Recorded information |
=-=-=
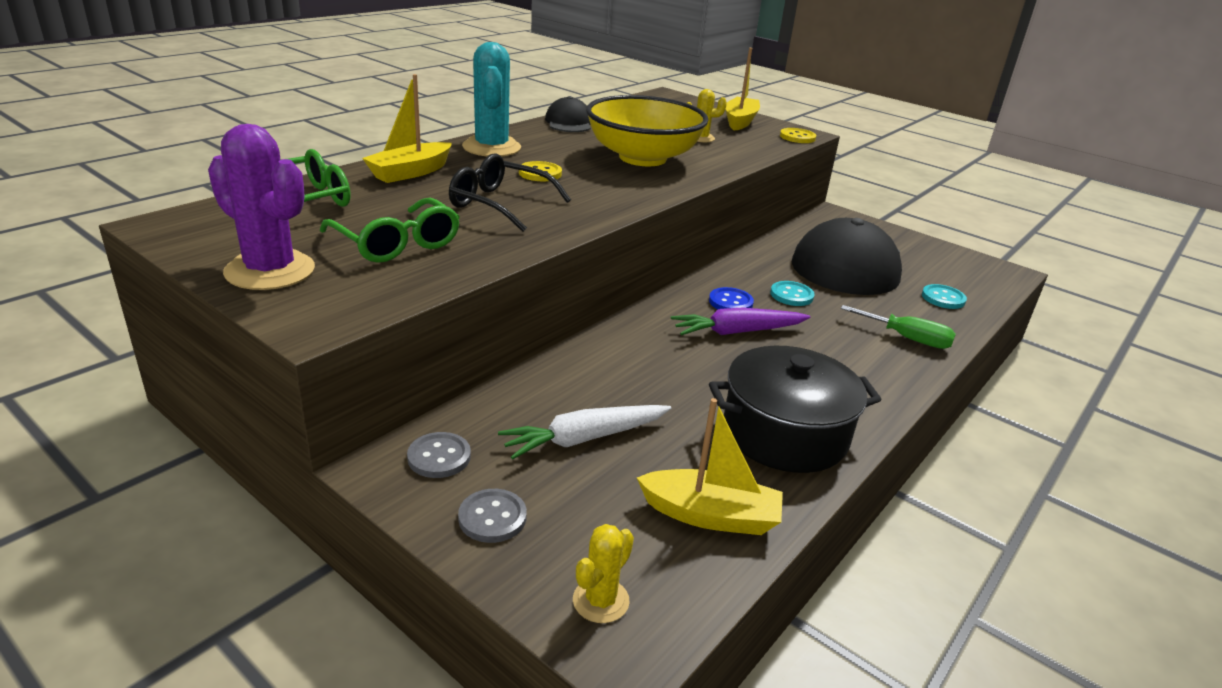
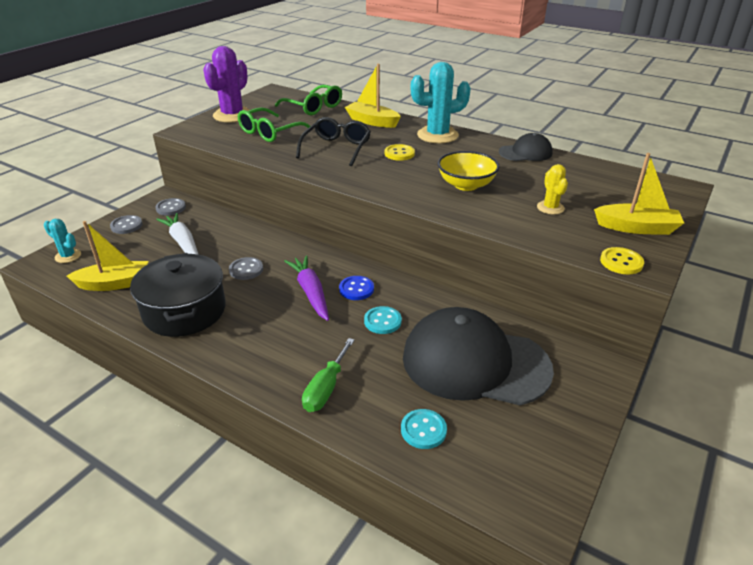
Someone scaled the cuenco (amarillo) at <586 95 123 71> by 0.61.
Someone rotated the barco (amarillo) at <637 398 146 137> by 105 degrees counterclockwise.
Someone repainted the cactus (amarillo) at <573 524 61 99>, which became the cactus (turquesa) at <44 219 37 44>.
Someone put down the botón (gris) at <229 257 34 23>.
=-=-=
Exercise goal |
Print all of the data exactly, and do not carry over any pictures.

Answer to this problem |
Someone scaled the cuenco (amarillo) at <586 95 123 71> by 0.61.
Someone rotated the barco (amarillo) at <637 398 146 137> by 105 degrees counterclockwise.
Someone repainted the cactus (amarillo) at <573 524 61 99>, which became the cactus (turquesa) at <44 219 37 44>.
Someone put down the botón (gris) at <229 257 34 23>.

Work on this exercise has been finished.